- [TRY IT]:
Transcribe exactly, and only, the lines that run from the one containing "pos2: [281, 381, 324, 428]" through the end of the records.

(Object tracking records)
◆ ◆ ◆ ◆ ◆

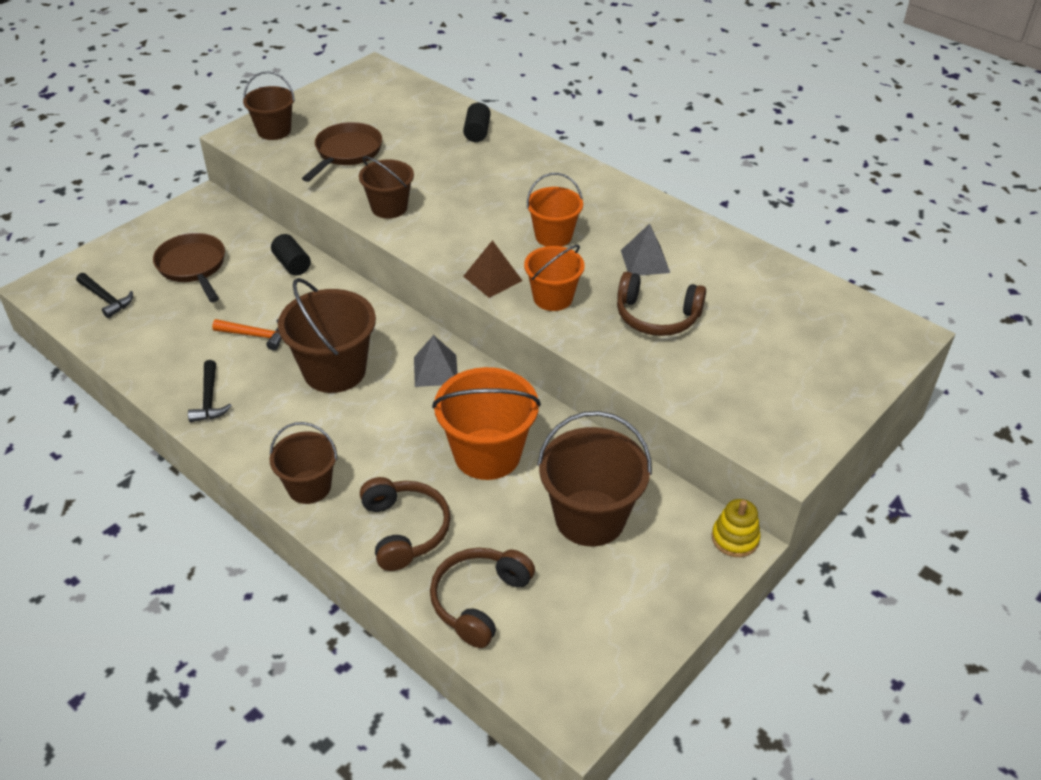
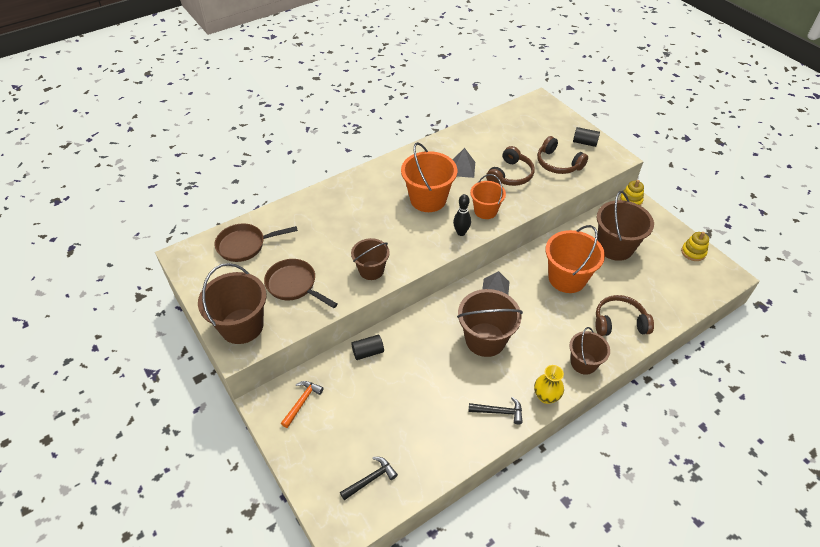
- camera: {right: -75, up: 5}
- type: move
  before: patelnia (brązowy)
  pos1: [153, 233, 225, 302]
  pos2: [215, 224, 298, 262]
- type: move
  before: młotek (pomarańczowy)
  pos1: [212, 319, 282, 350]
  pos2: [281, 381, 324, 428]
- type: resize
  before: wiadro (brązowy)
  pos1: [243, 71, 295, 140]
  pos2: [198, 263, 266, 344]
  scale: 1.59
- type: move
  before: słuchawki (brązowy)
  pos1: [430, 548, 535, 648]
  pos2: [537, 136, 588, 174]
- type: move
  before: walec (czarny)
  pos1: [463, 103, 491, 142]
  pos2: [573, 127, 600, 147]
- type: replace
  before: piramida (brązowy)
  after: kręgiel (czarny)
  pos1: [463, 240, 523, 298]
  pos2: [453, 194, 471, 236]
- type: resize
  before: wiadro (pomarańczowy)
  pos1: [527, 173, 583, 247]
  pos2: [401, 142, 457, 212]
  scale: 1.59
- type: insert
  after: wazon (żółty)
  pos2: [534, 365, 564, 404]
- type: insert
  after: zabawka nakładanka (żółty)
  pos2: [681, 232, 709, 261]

◆ ◆ ◆ ◆ ◆

- [RESPONSE TO THIS TASK]:
  pos2: [281, 381, 324, 428]
- type: resize
  before: wiadro (brązowy)
  pos1: [243, 71, 295, 140]
  pos2: [198, 263, 266, 344]
  scale: 1.59
- type: move
  before: słuchawki (brązowy)
  pos1: [430, 548, 535, 648]
  pos2: [537, 136, 588, 174]
- type: move
  before: walec (czarny)
  pos1: [463, 103, 491, 142]
  pos2: [573, 127, 600, 147]
- type: replace
  before: piramida (brązowy)
  after: kręgiel (czarny)
  pos1: [463, 240, 523, 298]
  pos2: [453, 194, 471, 236]
- type: resize
  before: wiadro (pomarańczowy)
  pos1: [527, 173, 583, 247]
  pos2: [401, 142, 457, 212]
  scale: 1.59
- type: insert
  after: wazon (żółty)
  pos2: [534, 365, 564, 404]
- type: insert
  after: zabawka nakładanka (żółty)
  pos2: [681, 232, 709, 261]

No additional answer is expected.